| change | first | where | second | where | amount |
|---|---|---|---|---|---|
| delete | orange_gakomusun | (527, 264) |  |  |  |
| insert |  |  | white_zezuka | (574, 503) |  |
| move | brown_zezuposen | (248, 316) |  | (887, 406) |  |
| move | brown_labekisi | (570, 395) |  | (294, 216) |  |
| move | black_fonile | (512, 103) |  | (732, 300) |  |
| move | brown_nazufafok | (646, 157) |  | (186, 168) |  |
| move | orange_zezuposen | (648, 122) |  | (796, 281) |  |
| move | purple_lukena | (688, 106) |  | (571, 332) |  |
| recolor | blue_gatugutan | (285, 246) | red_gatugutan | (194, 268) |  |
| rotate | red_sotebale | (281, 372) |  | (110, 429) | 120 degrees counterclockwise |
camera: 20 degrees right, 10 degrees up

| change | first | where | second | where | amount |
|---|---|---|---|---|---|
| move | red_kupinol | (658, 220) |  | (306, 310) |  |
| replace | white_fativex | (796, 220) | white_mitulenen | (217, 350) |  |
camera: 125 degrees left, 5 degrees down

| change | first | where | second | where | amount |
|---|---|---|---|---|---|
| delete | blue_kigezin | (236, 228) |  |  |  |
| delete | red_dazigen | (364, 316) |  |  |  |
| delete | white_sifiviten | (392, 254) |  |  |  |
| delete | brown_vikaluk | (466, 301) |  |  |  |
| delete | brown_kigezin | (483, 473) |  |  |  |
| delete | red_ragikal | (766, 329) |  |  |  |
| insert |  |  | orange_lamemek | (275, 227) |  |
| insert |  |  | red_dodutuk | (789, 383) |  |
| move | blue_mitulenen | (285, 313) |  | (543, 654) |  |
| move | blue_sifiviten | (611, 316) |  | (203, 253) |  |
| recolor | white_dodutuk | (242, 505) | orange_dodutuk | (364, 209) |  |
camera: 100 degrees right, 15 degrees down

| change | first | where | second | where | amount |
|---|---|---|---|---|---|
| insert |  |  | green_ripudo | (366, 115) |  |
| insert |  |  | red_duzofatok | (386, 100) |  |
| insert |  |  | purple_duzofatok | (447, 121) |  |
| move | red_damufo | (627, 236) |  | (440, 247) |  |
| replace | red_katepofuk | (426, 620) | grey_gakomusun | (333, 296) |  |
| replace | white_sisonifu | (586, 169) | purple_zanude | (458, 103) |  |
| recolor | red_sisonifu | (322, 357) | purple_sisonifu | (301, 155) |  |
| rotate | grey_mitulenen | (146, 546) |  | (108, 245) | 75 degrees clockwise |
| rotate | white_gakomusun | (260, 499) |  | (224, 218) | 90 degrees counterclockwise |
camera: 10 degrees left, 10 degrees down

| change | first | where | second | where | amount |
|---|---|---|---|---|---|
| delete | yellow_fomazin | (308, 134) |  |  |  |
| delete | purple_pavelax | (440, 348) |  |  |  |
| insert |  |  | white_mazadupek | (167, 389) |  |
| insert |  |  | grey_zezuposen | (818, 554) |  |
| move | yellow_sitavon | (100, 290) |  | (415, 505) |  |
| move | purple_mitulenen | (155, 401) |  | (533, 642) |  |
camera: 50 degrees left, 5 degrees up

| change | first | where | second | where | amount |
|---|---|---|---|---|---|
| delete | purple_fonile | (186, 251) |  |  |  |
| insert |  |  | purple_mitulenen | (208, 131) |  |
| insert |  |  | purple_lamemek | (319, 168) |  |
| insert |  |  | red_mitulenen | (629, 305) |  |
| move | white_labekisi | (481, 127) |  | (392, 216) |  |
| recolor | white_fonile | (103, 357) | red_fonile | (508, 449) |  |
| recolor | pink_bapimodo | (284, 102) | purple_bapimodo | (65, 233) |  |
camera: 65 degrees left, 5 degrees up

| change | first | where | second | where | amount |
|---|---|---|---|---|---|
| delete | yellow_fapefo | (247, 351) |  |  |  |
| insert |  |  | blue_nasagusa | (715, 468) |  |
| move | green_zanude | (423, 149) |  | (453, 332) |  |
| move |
***
Output the full listing exactly as given.

Solution:
| change | first | where | second | where | amount |
|---|---|---|---|---|---|
| delete | orange_gakomusun | (527, 264) |  |  |  |
| insert |  |  | white_zezuka | (574, 503) |  |
| move | brown_zezuposen | (248, 316) |  | (887, 406) |  |
| move | brown_labekisi | (570, 395) |  | (294, 216) |  |
| move | black_fonile | (512, 103) |  | (732, 300) |  |
| move | brown_nazufafok | (646, 157) |  | (186, 168) |  |
| move | orange_zezuposen | (648, 122) |  | (796, 281) |  |
| move | purple_lukena | (688, 106) |  | (571, 332) |  |
| recolor | blue_gatugutan | (285, 246) | red_gatugutan | (194, 268) |  |
| rotate | red_sotebale | (281, 372) |  | (110, 429) | 120 degrees counterclockwise |
camera: 20 degrees right, 10 degrees up

| change | first | where | second | where | amount |
|---|---|---|---|---|---|
| move | red_kupinol | (658, 220) |  | (306, 310) |  |
| replace | white_fativex | (796, 220) | white_mitulenen | (217, 350) |  |
camera: 125 degrees left, 5 degrees down

| change | first | where | second | where | amount |
|---|---|---|---|---|---|
| delete | blue_kigezin | (236, 228) |  |  |  |
| delete | red_dazigen | (364, 316) |  |  |  |
| delete | white_sifiviten | (392, 254) |  |  |  |
| delete | brown_vikaluk | (466, 301) |  |  |  |
| delete | brown_kigezin | (483, 473) |  |  |  |
| delete | red_ragikal | (766, 329) |  |  |  |
| insert |  |  | orange_lamemek | (275, 227) |  |
| insert |  |  | red_dodutuk | (789, 383) |  |
| move | blue_mitulenen | (285, 313) |  | (543, 654) |  |
| move | blue_sifiviten | (611, 316) |  | (203, 253) |  |
| recolor | white_dodutuk | (242, 505) | orange_dodutuk | (364, 209) |  |
camera: 100 degrees right, 15 degrees down

| change | first | where | second | where | amount |
|---|---|---|---|---|---|
| insert |  |  | green_ripudo | (366, 115) |  |
| insert |  |  | red_duzofatok | (386, 100) |  |
| insert |  |  | purple_duzofatok | (447, 121) |  |
| move | red_damufo | (627, 236) |  | (440, 247) |  |
| replace | red_katepofuk | (426, 620) | grey_gakomusun | (333, 296) |  |
| replace | white_sisonifu | (586, 169) | purple_zanude | (458, 103) |  |
| recolor | red_sisonifu | (322, 357) | purple_sisonifu | (301, 155) |  |
| rotate | grey_mitulenen | (146, 546) |  | (108, 245) | 75 degrees clockwise |
| rotate | white_gakomusun | (260, 499) |  | (224, 218) | 90 degrees counterclockwise |
camera: 10 degrees left, 10 degrees down

| change | first | where | second | where | amount |
|---|---|---|---|---|---|
| delete | yellow_fomazin | (308, 134) |  |  |  |
| delete | purple_pavelax | (440, 348) |  |  |  |
| insert |  |  | white_mazadupek | (167, 389) |  |
| insert |  |  | grey_zezuposen | (818, 554) |  |
| move | yellow_sitavon | (100, 290) |  | (415, 505) |  |
| move | purple_mitulenen | (155, 401) |  | (533, 642) |  |
camera: 50 degrees left, 5 degrees up

| change | first | where | second | where | amount |
|---|---|---|---|---|---|
| delete | purple_fonile | (186, 251) |  |  |  |
| insert |  |  | purple_mitulenen | (208, 131) |  |
| insert |  |  | purple_lamemek | (319, 168) |  |
| insert |  |  | red_mitulenen | (629, 305) |  |
| move | white_labekisi | (481, 127) |  | (392, 216) |  |
| recolor | white_fonile | (103, 357) | red_fonile | (508, 449) |  |
| recolor | pink_bapimodo | (284, 102) | purple_bapimodo | (65, 233) |  |
camera: 65 degrees left, 5 degrees up

| change | first | where | second | where | amount |
|---|---|---|---|---|---|
| delete | yellow_fapefo | (247, 351) |  |  |  |
| insert |  |  | blue_nasagusa | (715, 468) |  |
| move | green_zanude | (423, 149) |  | (453, 332) |  |
| move |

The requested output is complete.